For each entry, return the text exactly and omit any image.

Segment Open

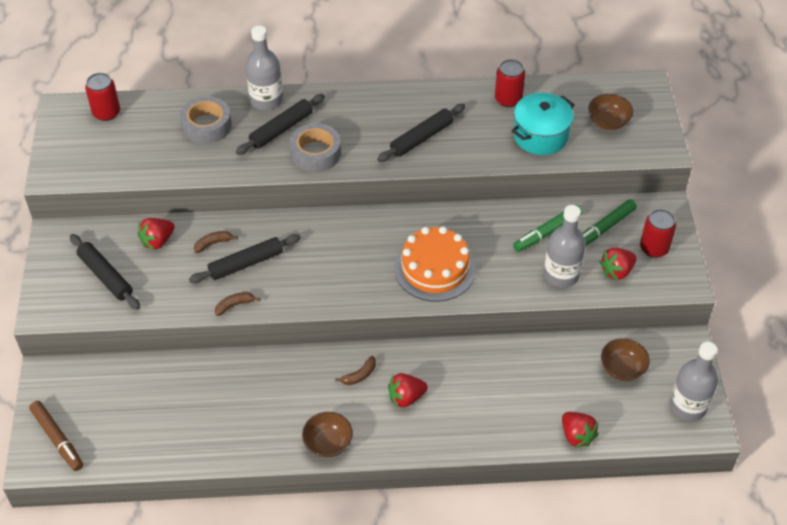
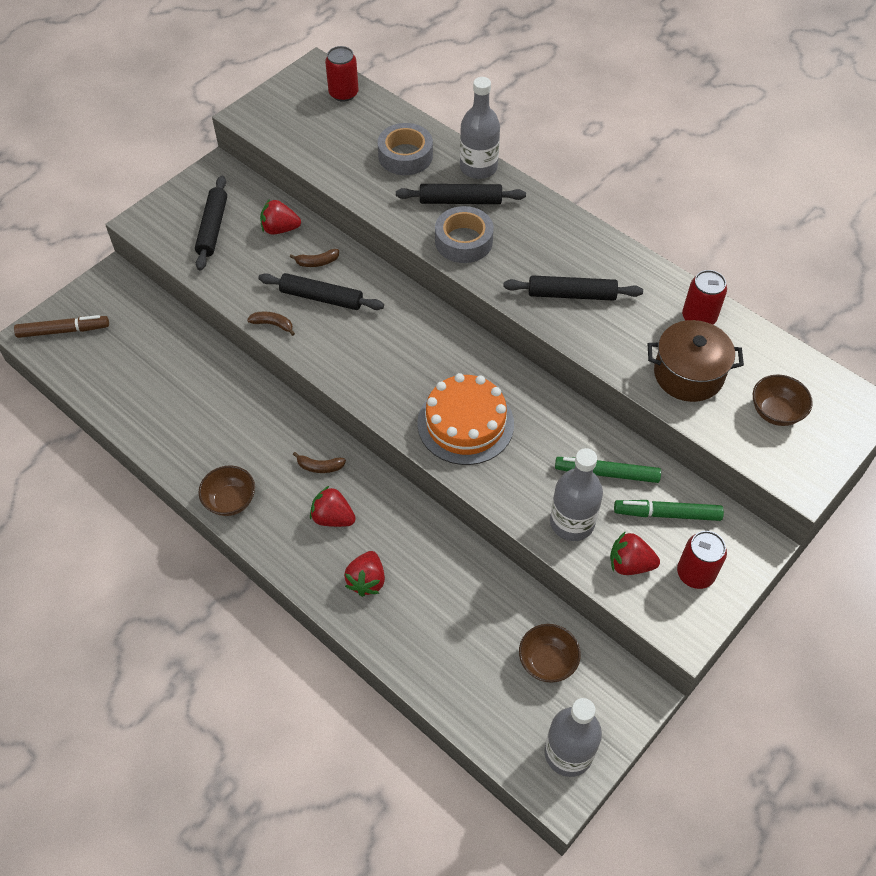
camera: 45 degrees right, 5 degrees up
brown marker [29,401,83,471] -> brown marker turned 105 degrees counterclockwise [14,315,109,338]
brown banana [194,231,238,253] -> brown banana turned 150 degrees clockwise [290,249,339,267]
turquoise pot [511,93,575,155] -> brown pot [648,320,744,402]
red strawberry [562,412,599,448] -> red strawberry moved to [344,551,385,597]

Segment Closed

=== Response box ===
camera: 45 degrees right, 5 degrees up
brown marker [29,401,83,471] -> brown marker turned 105 degrees counterclockwise [14,315,109,338]
brown banana [194,231,238,253] -> brown banana turned 150 degrees clockwise [290,249,339,267]
turquoise pot [511,93,575,155] -> brown pot [648,320,744,402]
red strawberry [562,412,599,448] -> red strawberry moved to [344,551,385,597]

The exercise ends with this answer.